▶ [Exercise brief]: Copy, word for word, the lines of the entries below between the one with "purple cone: 5 -> 2" and the one with "red teddy bear: 1 -> 4", inclusive, and leave out everything else.

▶ [Supplied data]:

━━━━━━━━━━

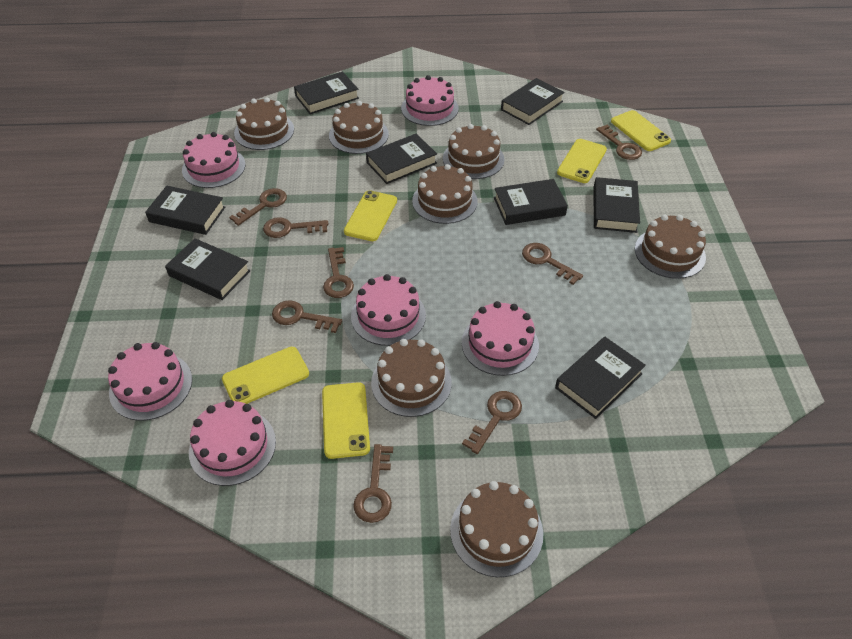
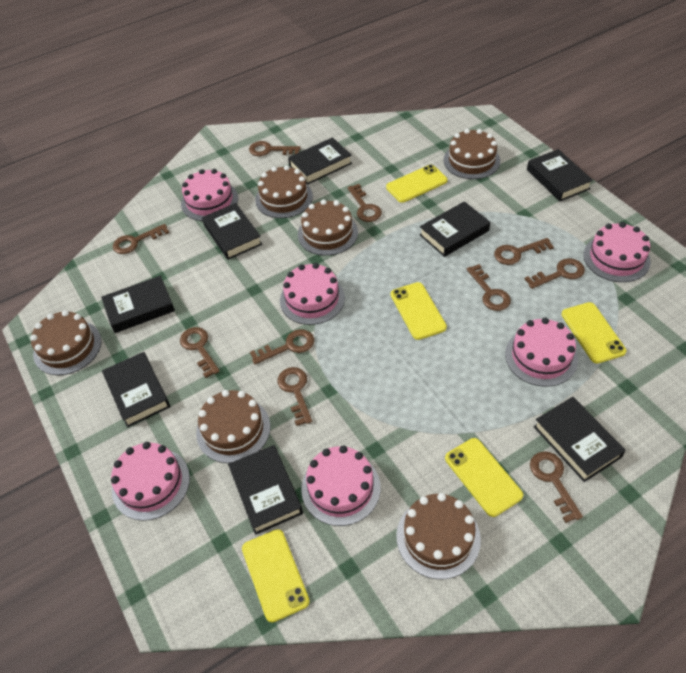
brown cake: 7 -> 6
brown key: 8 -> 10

━━━━━━━━━━

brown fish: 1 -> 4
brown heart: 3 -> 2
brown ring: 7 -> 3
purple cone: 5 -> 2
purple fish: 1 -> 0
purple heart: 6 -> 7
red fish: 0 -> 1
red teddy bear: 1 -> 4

━━━━━━━━━━

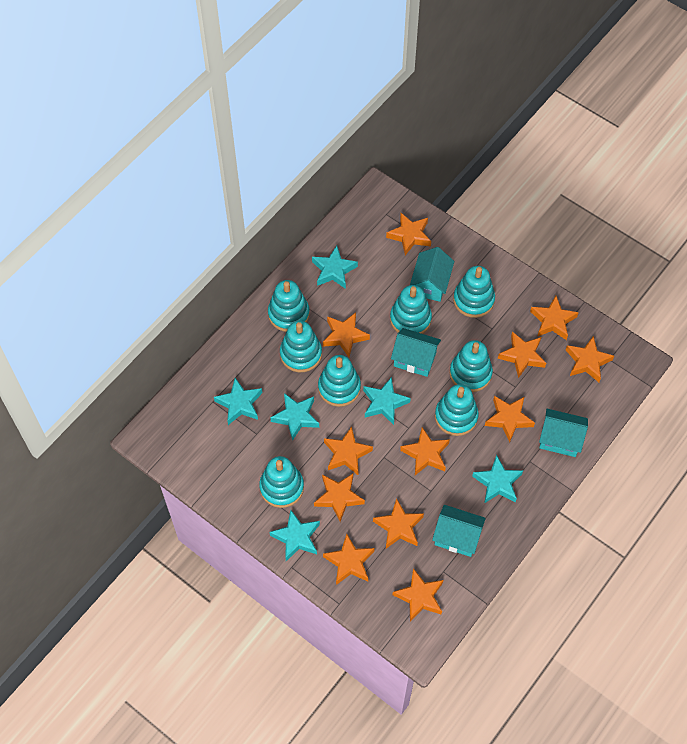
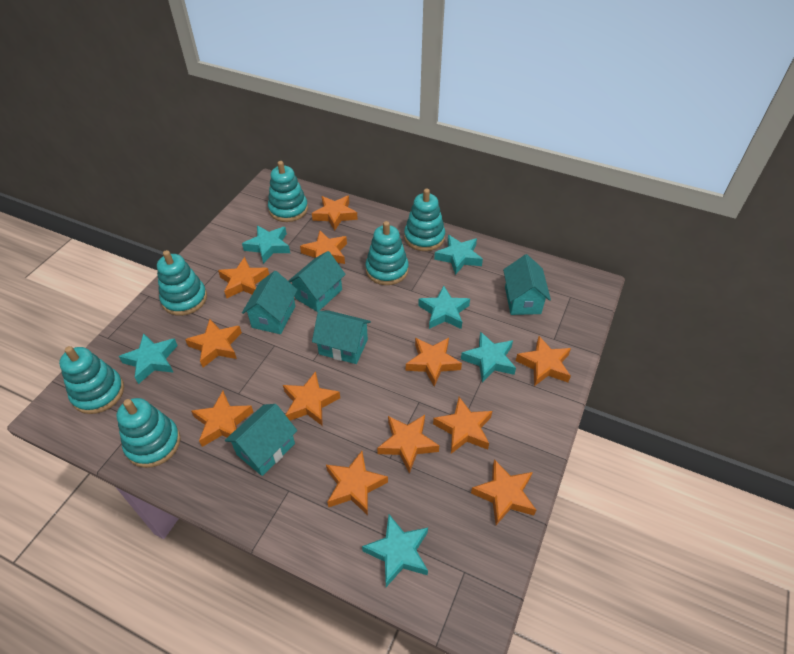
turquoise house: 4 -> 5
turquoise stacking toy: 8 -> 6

━━━━━━━━━━

▶ [Answer to this problem]:
purple cone: 5 -> 2
purple fish: 1 -> 0
purple heart: 6 -> 7
red fish: 0 -> 1
red teddy bear: 1 -> 4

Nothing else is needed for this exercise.